Segment Start: Input data

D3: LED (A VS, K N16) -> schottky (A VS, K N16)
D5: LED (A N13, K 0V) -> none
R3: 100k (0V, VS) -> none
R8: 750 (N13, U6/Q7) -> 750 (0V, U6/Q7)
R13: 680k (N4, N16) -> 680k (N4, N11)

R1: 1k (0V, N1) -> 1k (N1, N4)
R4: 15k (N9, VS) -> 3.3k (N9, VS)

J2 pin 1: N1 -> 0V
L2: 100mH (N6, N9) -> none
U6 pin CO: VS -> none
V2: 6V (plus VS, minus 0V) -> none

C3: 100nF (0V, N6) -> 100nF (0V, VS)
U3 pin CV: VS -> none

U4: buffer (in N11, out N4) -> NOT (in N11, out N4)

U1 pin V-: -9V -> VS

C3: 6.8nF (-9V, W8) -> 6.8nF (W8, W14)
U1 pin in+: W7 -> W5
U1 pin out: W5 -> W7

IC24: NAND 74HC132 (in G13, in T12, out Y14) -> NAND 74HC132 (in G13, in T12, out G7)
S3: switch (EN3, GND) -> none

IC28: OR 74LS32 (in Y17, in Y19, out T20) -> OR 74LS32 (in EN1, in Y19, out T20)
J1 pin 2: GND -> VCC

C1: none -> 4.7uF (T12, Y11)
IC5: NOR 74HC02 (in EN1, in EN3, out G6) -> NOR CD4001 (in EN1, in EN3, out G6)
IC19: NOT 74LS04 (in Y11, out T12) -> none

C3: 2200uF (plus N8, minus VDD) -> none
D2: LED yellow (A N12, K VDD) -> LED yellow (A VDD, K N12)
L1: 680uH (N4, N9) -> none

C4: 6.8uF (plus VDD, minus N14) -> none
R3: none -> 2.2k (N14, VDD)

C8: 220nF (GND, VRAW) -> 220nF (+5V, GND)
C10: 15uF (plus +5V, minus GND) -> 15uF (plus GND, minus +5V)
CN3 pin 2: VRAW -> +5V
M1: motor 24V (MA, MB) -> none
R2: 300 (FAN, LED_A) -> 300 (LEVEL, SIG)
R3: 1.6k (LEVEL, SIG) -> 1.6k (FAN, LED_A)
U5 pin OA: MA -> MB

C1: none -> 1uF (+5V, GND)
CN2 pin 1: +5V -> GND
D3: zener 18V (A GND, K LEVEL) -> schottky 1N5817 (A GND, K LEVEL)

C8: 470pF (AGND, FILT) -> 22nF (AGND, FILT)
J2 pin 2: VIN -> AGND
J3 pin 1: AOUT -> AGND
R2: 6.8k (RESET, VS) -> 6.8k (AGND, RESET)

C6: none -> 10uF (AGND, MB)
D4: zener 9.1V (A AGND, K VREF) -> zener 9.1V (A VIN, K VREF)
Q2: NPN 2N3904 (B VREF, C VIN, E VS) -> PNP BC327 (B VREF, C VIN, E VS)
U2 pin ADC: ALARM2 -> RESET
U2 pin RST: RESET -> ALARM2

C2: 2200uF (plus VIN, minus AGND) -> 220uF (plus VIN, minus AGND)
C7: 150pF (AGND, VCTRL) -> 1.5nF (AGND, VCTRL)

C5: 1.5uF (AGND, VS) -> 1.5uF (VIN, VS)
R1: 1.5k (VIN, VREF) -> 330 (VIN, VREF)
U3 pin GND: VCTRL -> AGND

Segment End: Input data

_Work instruction_. Give back, exactly as written, the stretch from the line with "C4: 6.8uF (plus VDD, minus N14) -> none" through the line with "U2 pin RST: RESET -> ALARM2", and no other lines from the records above.

_Output for this task_.
C4: 6.8uF (plus VDD, minus N14) -> none
R3: none -> 2.2k (N14, VDD)

C8: 220nF (GND, VRAW) -> 220nF (+5V, GND)
C10: 15uF (plus +5V, minus GND) -> 15uF (plus GND, minus +5V)
CN3 pin 2: VRAW -> +5V
M1: motor 24V (MA, MB) -> none
R2: 300 (FAN, LED_A) -> 300 (LEVEL, SIG)
R3: 1.6k (LEVEL, SIG) -> 1.6k (FAN, LED_A)
U5 pin OA: MA -> MB

C1: none -> 1uF (+5V, GND)
CN2 pin 1: +5V -> GND
D3: zener 18V (A GND, K LEVEL) -> schottky 1N5817 (A GND, K LEVEL)

C8: 470pF (AGND, FILT) -> 22nF (AGND, FILT)
J2 pin 2: VIN -> AGND
J3 pin 1: AOUT -> AGND
R2: 6.8k (RESET, VS) -> 6.8k (AGND, RESET)

C6: none -> 10uF (AGND, MB)
D4: zener 9.1V (A AGND, K VREF) -> zener 9.1V (A VIN, K VREF)
Q2: NPN 2N3904 (B VREF, C VIN, E VS) -> PNP BC327 (B VREF, C VIN, E VS)
U2 pin ADC: ALARM2 -> RESET
U2 pin RST: RESET -> ALARM2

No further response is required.